■ Problem requirements: Your answer must be the full listing, reproduced exactly, minus any pictures.

■ Material for this task:
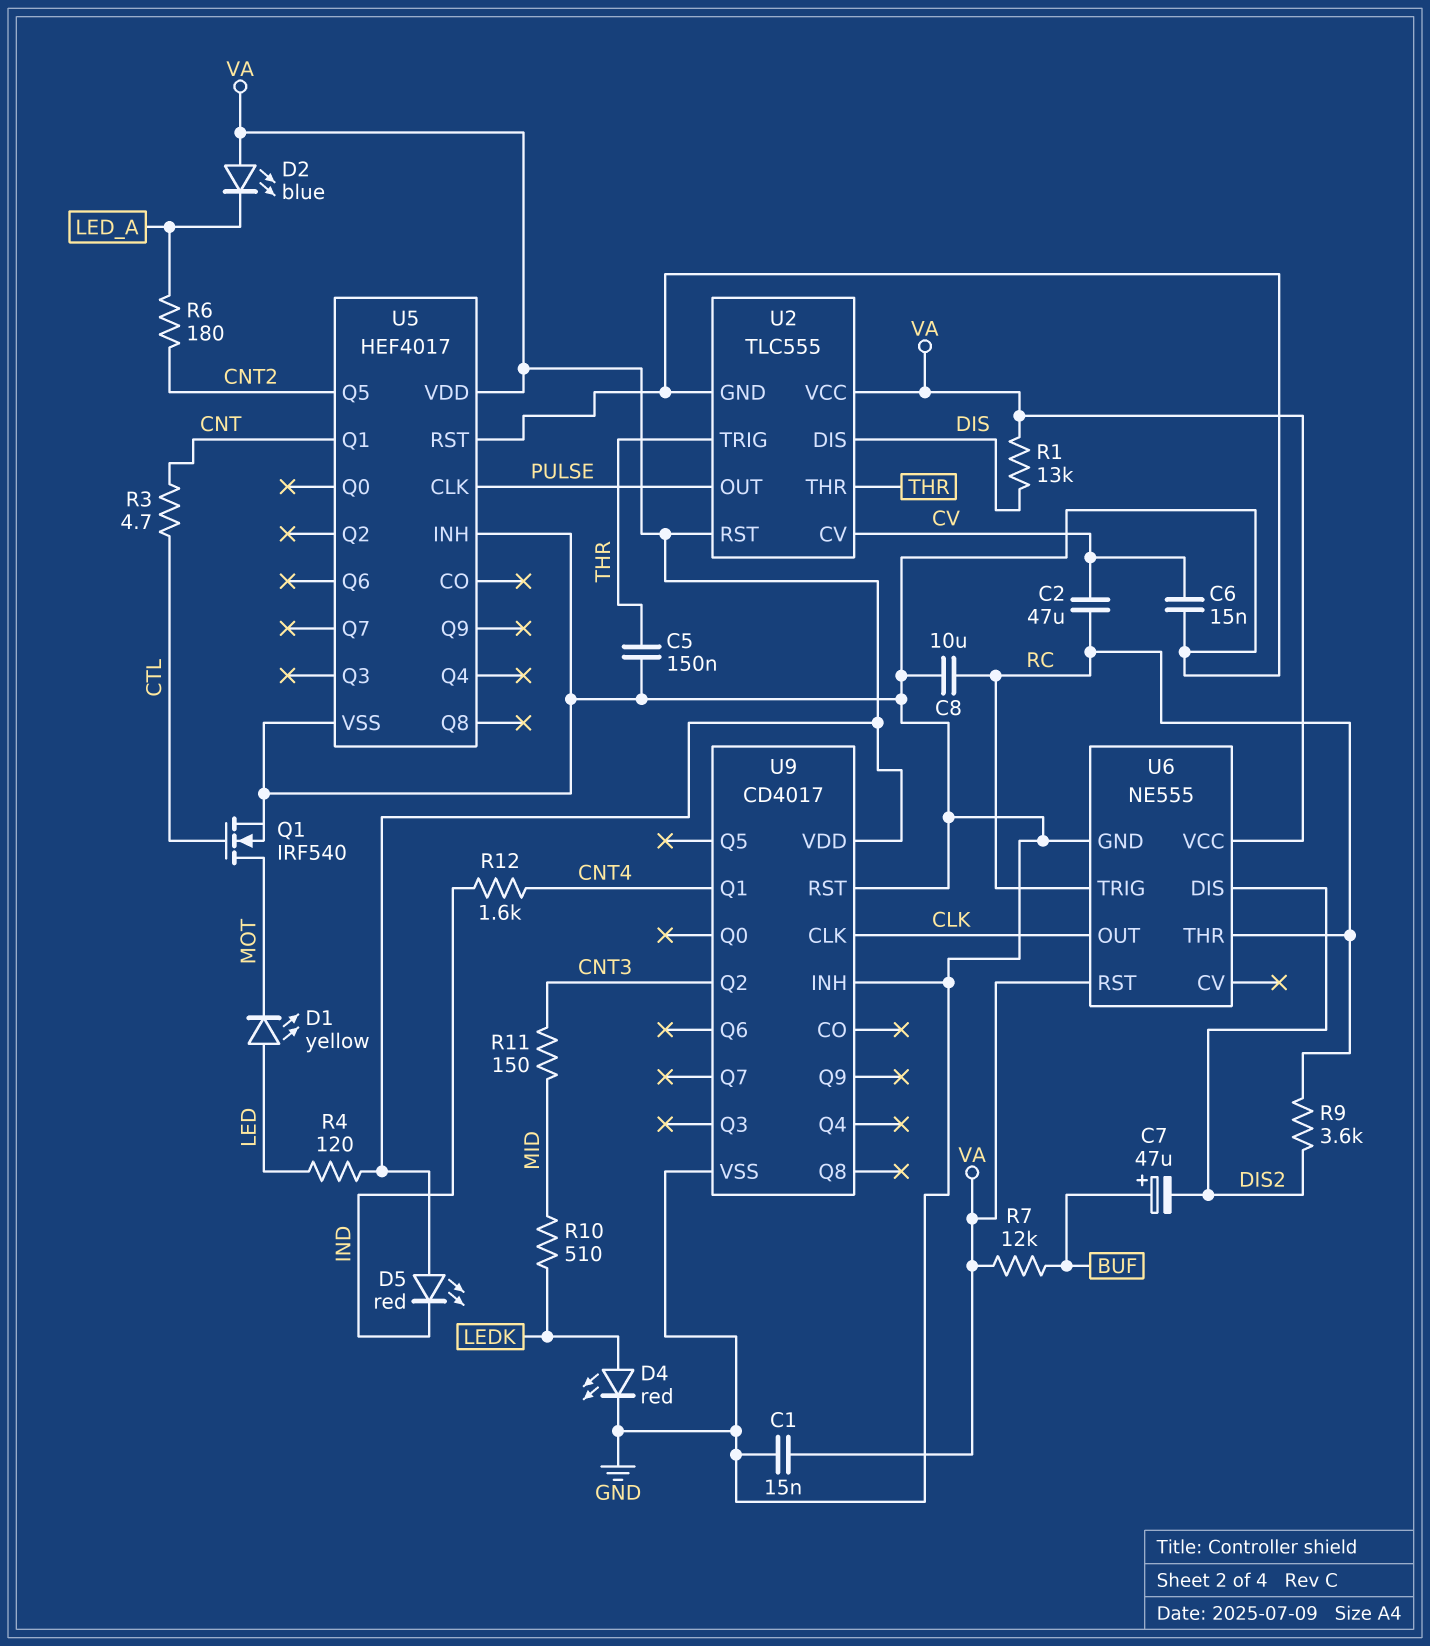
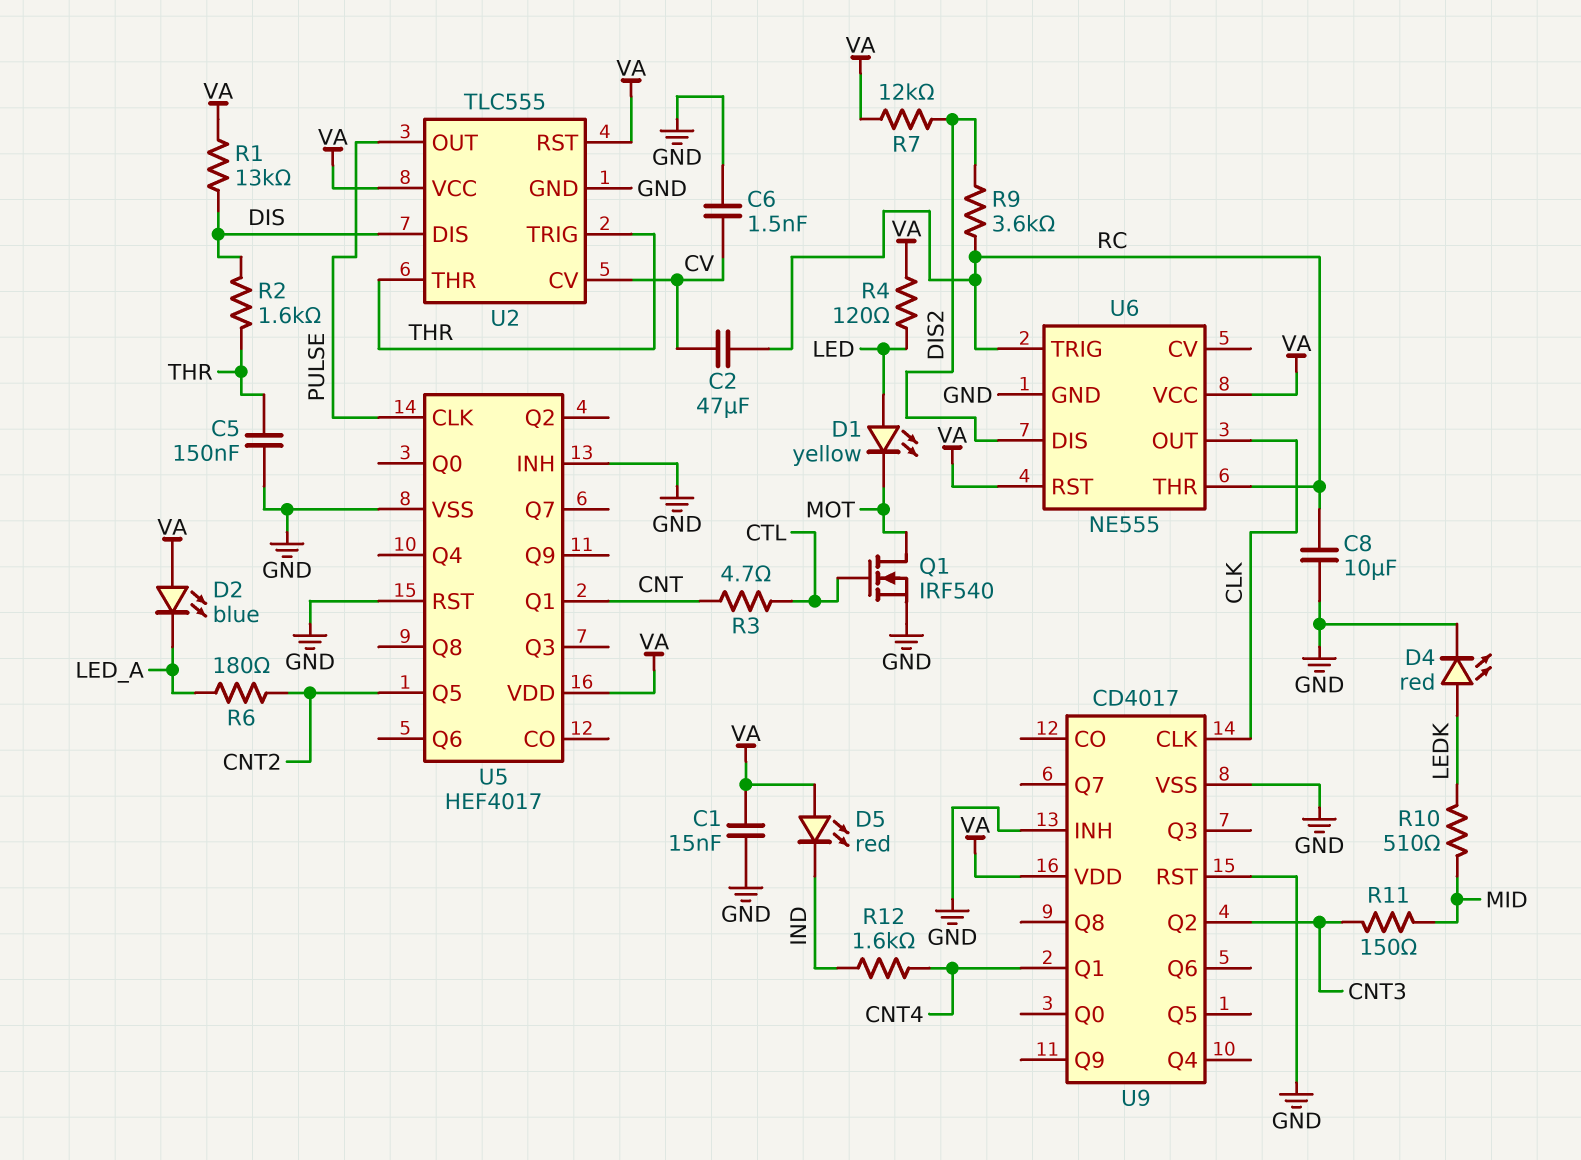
C6: 15nF (CV, GND) -> 1.5nF (CV, GND)
C7: 47uF (plus BUF, minus DIS2) -> none
R2: none -> 1.6k (DIS, THR)
R7: 12k (BUF, VA) -> 12k (DIS2, VA)

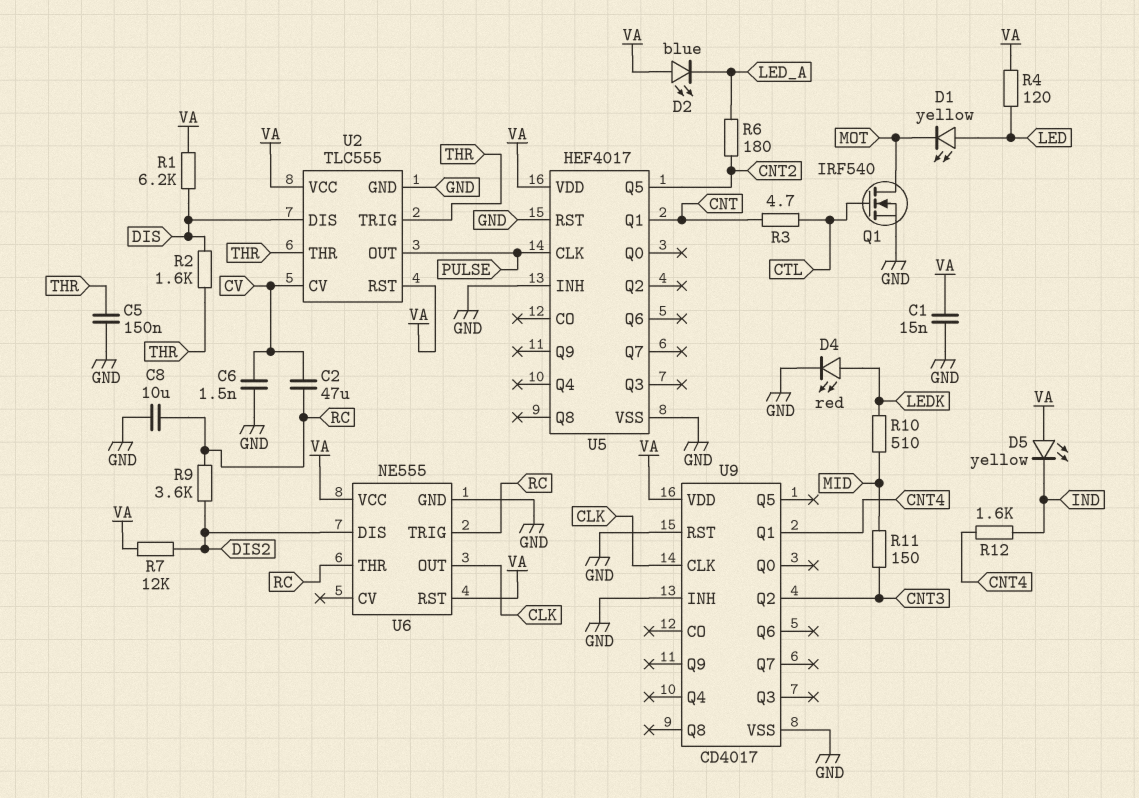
D5: LED red (A VA, K IND) -> LED yellow (A VA, K IND)
R1: 13k (DIS, VA) -> 6.2k (DIS, VA)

■ Answer box:
C6: 15nF (CV, GND) -> 1.5nF (CV, GND)
C7: 47uF (plus BUF, minus DIS2) -> none
R2: none -> 1.6k (DIS, THR)
R7: 12k (BUF, VA) -> 12k (DIS2, VA)

D5: LED red (A VA, K IND) -> LED yellow (A VA, K IND)
R1: 13k (DIS, VA) -> 6.2k (DIS, VA)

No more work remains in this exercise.